=== EXERCISE ===
Every line below that has "eraser" in it should be copied.

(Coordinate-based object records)
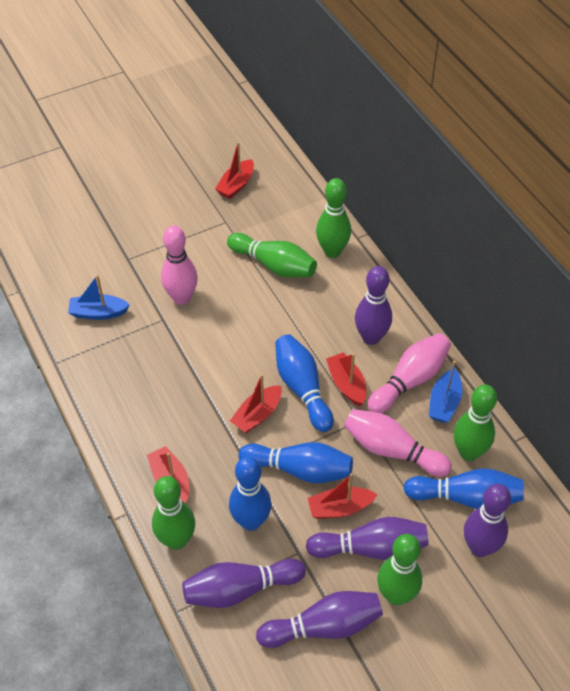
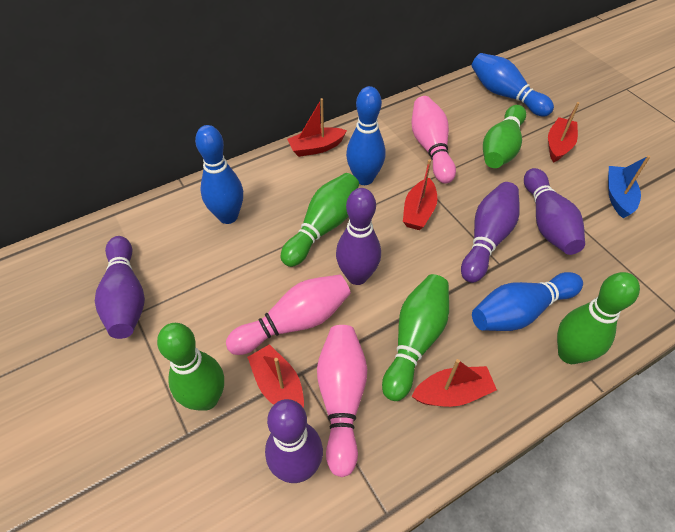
blue boat: 2 -> 1

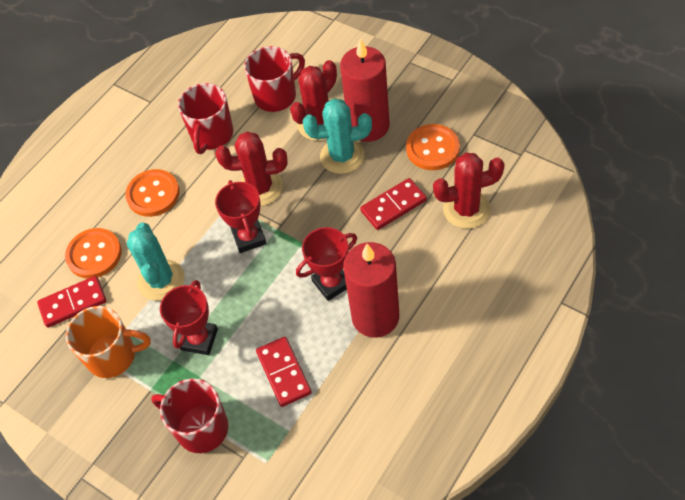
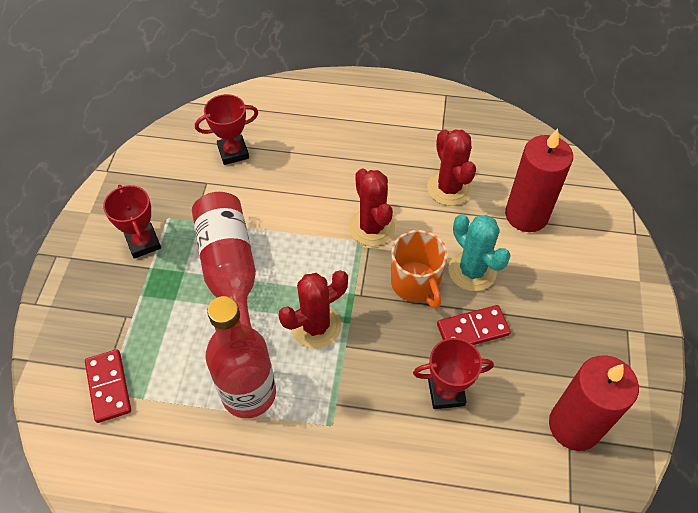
orange button: 3 -> 0
red bottle: 0 -> 2
red domino: 3 -> 2
red mug: 3 -> 0
turquoise cactus: 2 -> 1

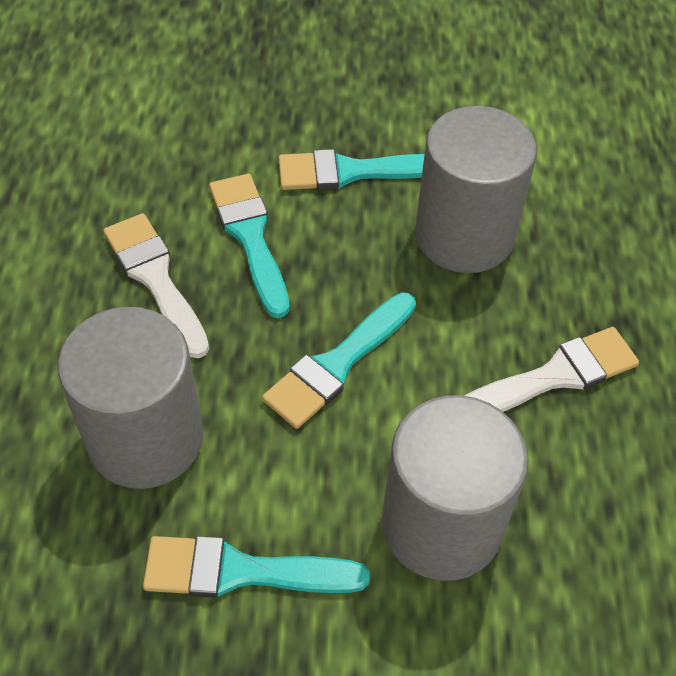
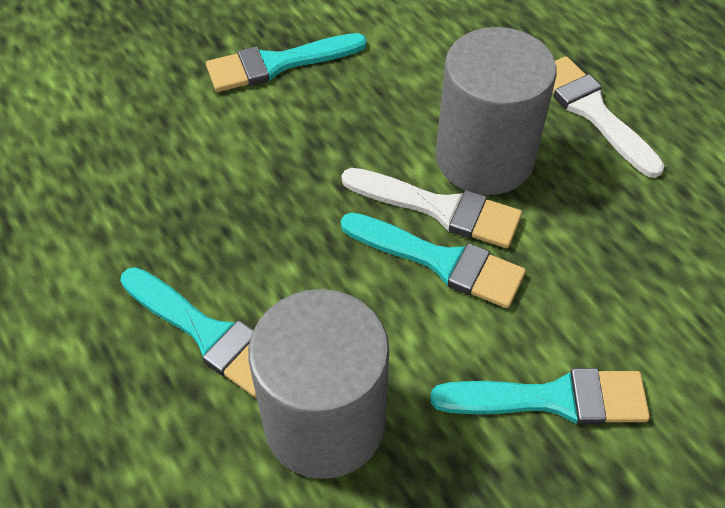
grey cylinder: 3 -> 2

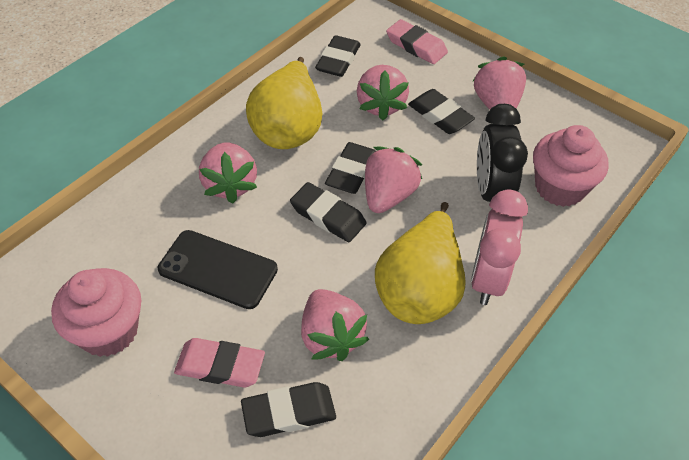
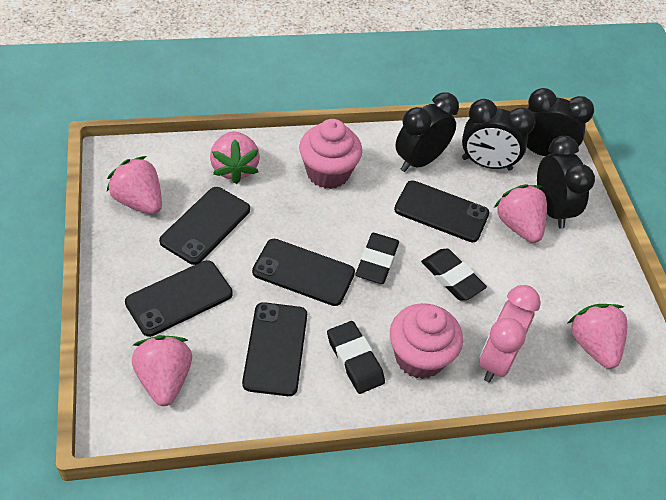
black clock: 1 -> 4
black eraser: 5 -> 3
black phone: 1 -> 5
pink eraser: 2 -> 0
yellow pear: 2 -> 0

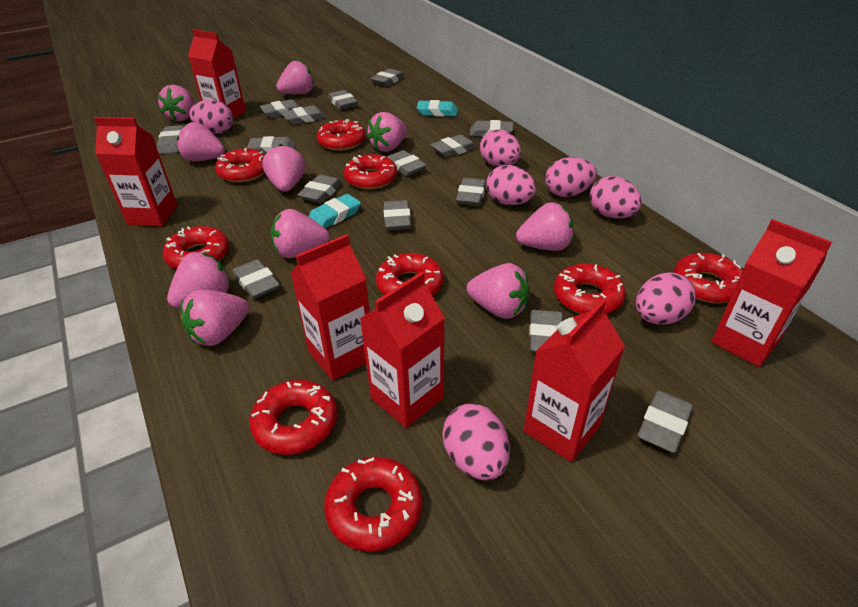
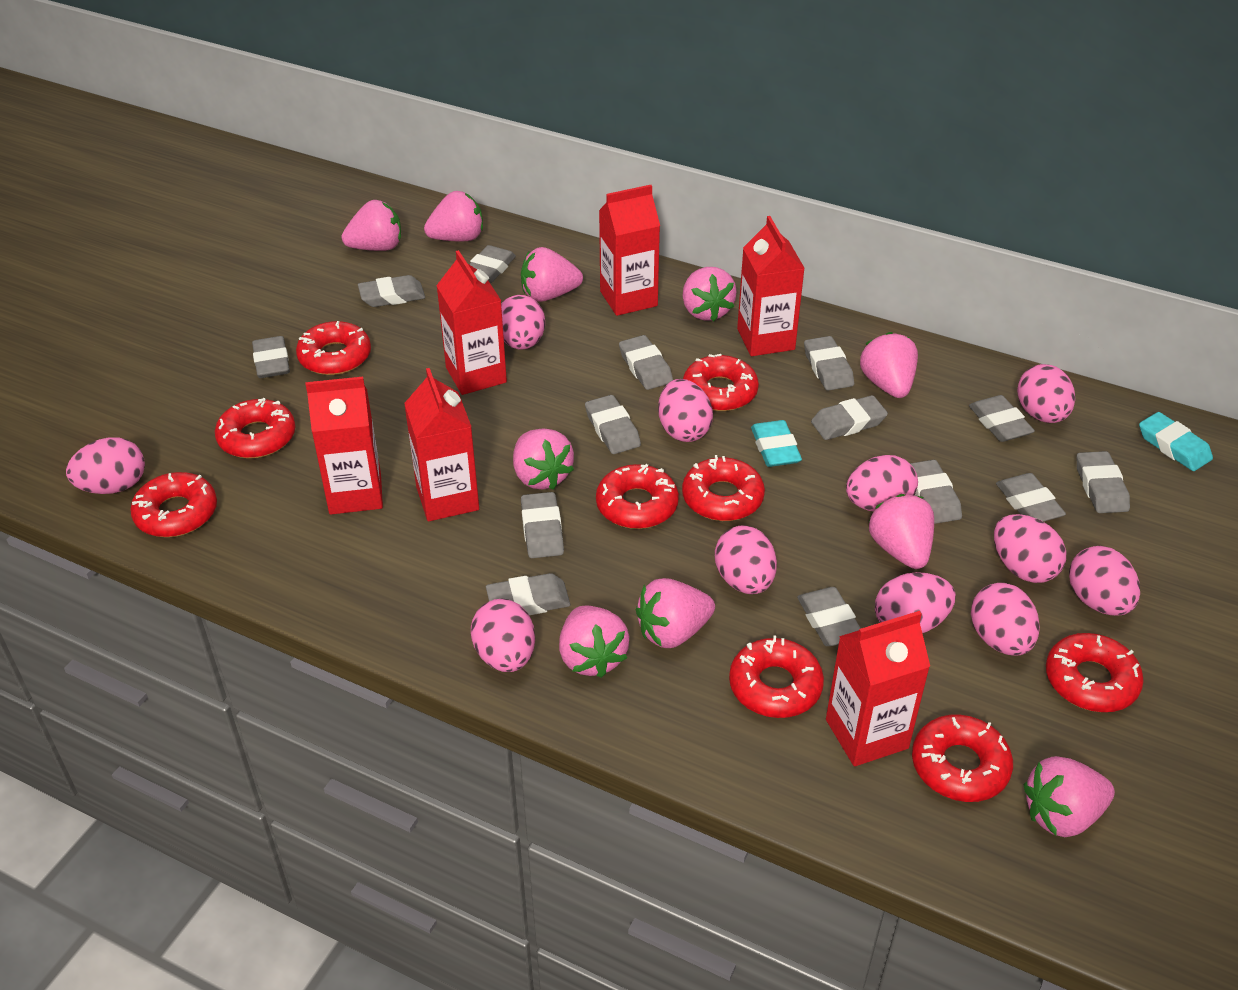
grey eraser: 15 -> 14
pink egg: 7 -> 11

=== RESULT FOR THIS EXERCISE ===
black eraser: 5 -> 3
pink eraser: 2 -> 0
grey eraser: 15 -> 14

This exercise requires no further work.